MATERIAL SUPPLIED -
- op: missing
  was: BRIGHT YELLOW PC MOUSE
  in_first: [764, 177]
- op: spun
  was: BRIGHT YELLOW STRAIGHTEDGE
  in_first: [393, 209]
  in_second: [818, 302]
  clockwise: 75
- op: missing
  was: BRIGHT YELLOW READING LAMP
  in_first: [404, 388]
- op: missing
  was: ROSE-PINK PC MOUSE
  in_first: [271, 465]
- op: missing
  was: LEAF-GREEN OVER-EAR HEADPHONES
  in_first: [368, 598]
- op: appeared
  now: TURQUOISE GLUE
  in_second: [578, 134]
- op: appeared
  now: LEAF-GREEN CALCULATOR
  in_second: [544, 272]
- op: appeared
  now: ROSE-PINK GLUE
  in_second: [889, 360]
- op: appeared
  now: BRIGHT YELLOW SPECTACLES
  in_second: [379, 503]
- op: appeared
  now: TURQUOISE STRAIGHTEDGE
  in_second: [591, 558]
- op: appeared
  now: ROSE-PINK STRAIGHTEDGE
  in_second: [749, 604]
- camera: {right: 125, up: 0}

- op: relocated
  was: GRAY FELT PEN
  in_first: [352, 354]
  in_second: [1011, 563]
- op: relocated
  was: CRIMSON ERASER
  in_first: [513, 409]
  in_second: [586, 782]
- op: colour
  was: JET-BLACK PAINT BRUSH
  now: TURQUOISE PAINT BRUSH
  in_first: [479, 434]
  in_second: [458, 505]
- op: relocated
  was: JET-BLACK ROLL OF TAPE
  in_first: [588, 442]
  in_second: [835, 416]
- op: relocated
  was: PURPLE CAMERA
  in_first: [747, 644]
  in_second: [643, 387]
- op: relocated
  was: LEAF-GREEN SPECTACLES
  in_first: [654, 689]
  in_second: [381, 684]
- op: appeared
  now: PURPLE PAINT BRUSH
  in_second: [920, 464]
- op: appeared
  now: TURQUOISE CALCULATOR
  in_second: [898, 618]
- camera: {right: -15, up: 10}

THE PROBLEM - Only the lines above starting at the line that holds "in_second: [544, 272]" and ending at the line that holds "in_second: [749, 604]" are to be repeated, exactly and in full.

PROBLEM SOLUTION -
  in_second: [544, 272]
- op: appeared
  now: ROSE-PINK GLUE
  in_second: [889, 360]
- op: appeared
  now: BRIGHT YELLOW SPECTACLES
  in_second: [379, 503]
- op: appeared
  now: TURQUOISE STRAIGHTEDGE
  in_second: [591, 558]
- op: appeared
  now: ROSE-PINK STRAIGHTEDGE
  in_second: [749, 604]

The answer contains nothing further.